__Problem details__. The required output is an exact copy of the lines from the one containing "yellow phone: 1 -> 0" through the end of the entries below, with pictures removed.

Data records
"""

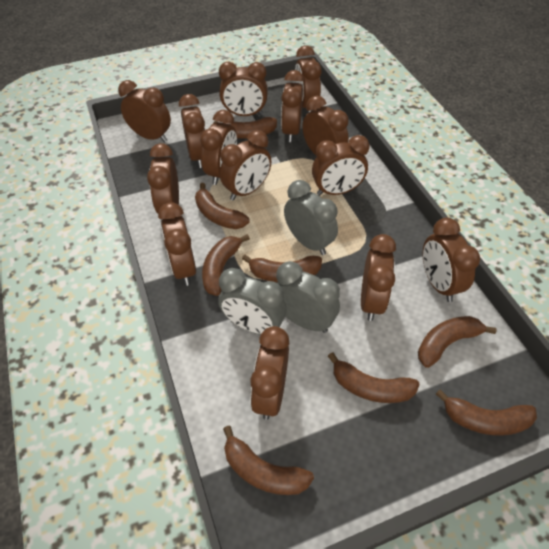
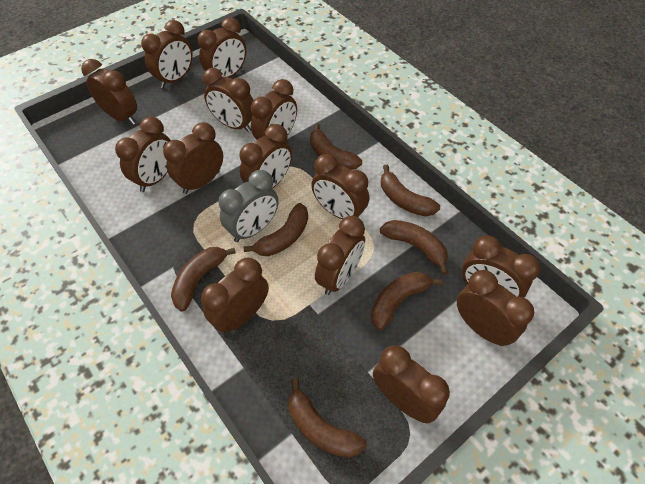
brown banana: 8 -> 7
grey clock: 3 -> 1

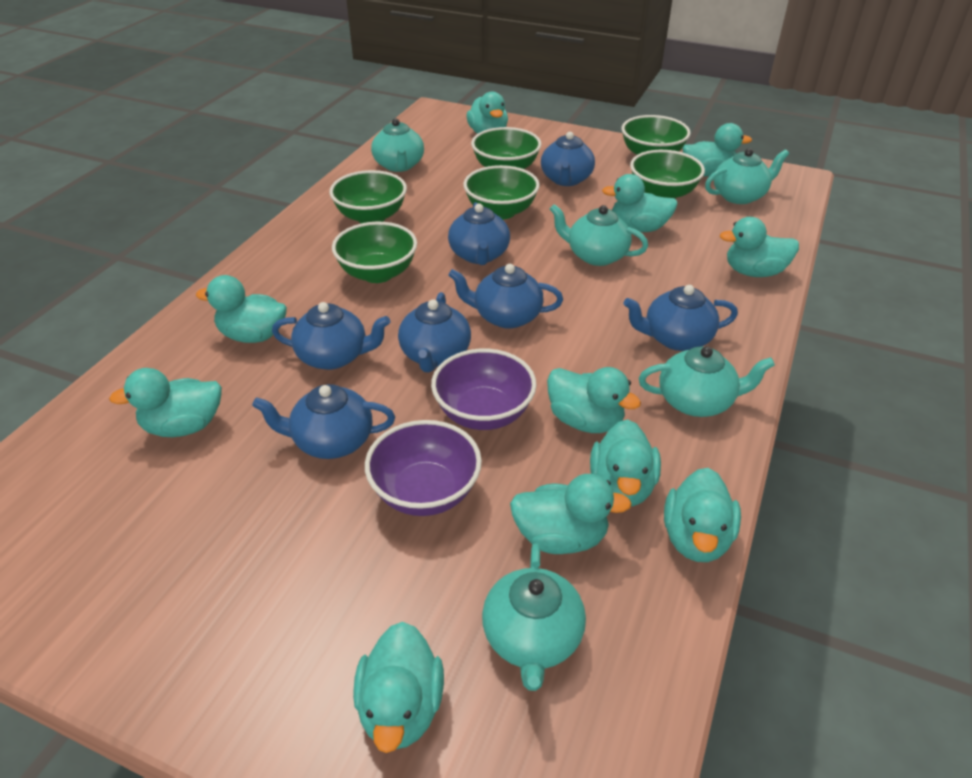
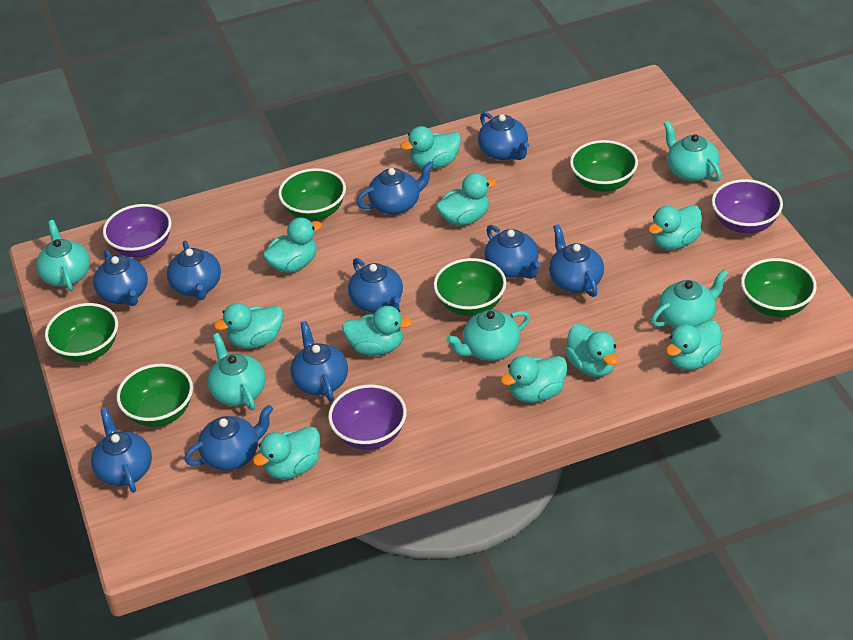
blue teapot: 7 -> 10
purple bowl: 2 -> 3
turquoise duck: 11 -> 10

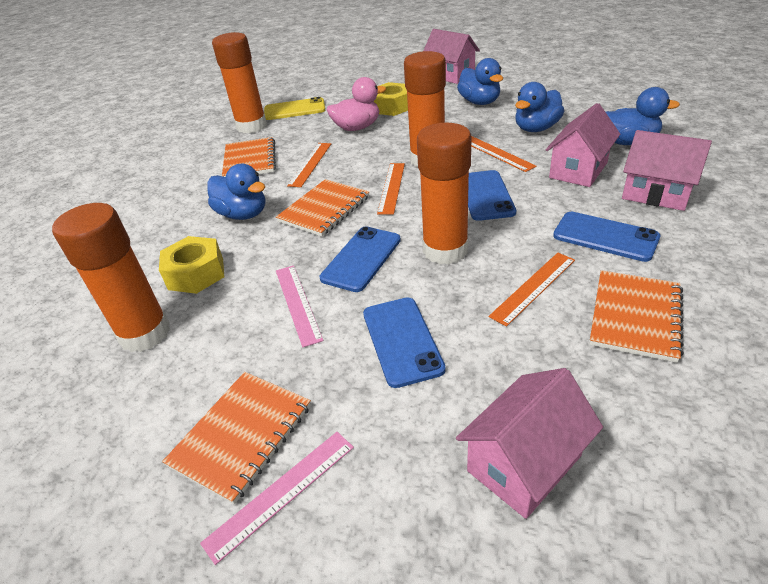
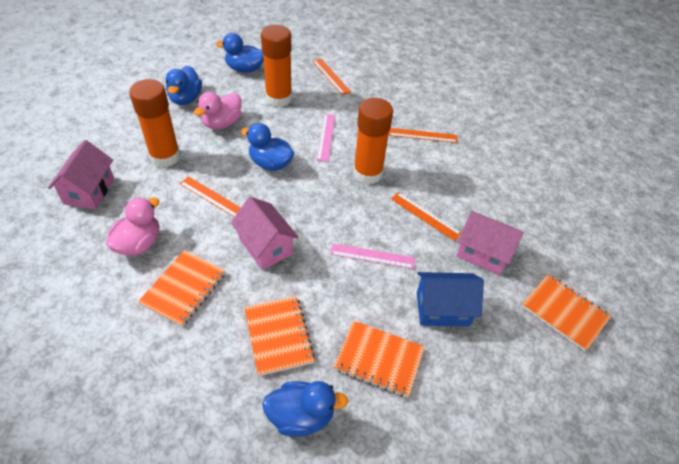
blue house: 0 -> 1
blue phone: 4 -> 0
orange glue stick: 4 -> 3
pink duck: 1 -> 2
pink house: 4 -> 3
yellow nut: 2 -> 0
yellow phone: 1 -> 0

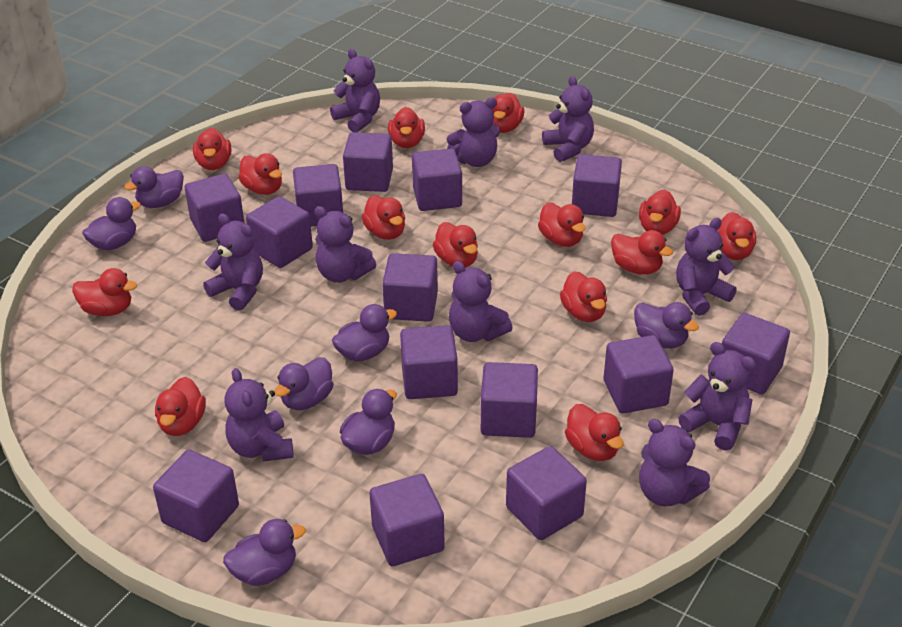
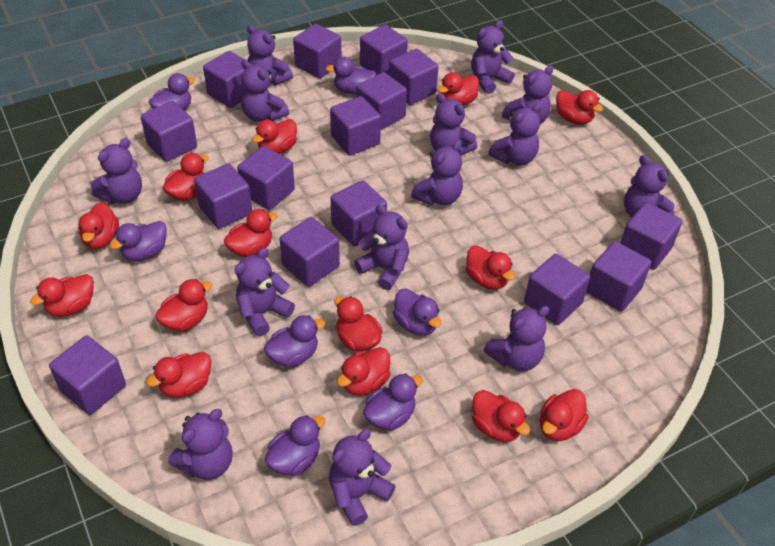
purple cube: 14 -> 15
purple teddy bear: 10 -> 14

"""

__Solution below__.
yellow phone: 1 -> 0

purple cube: 14 -> 15
purple teddy bear: 10 -> 14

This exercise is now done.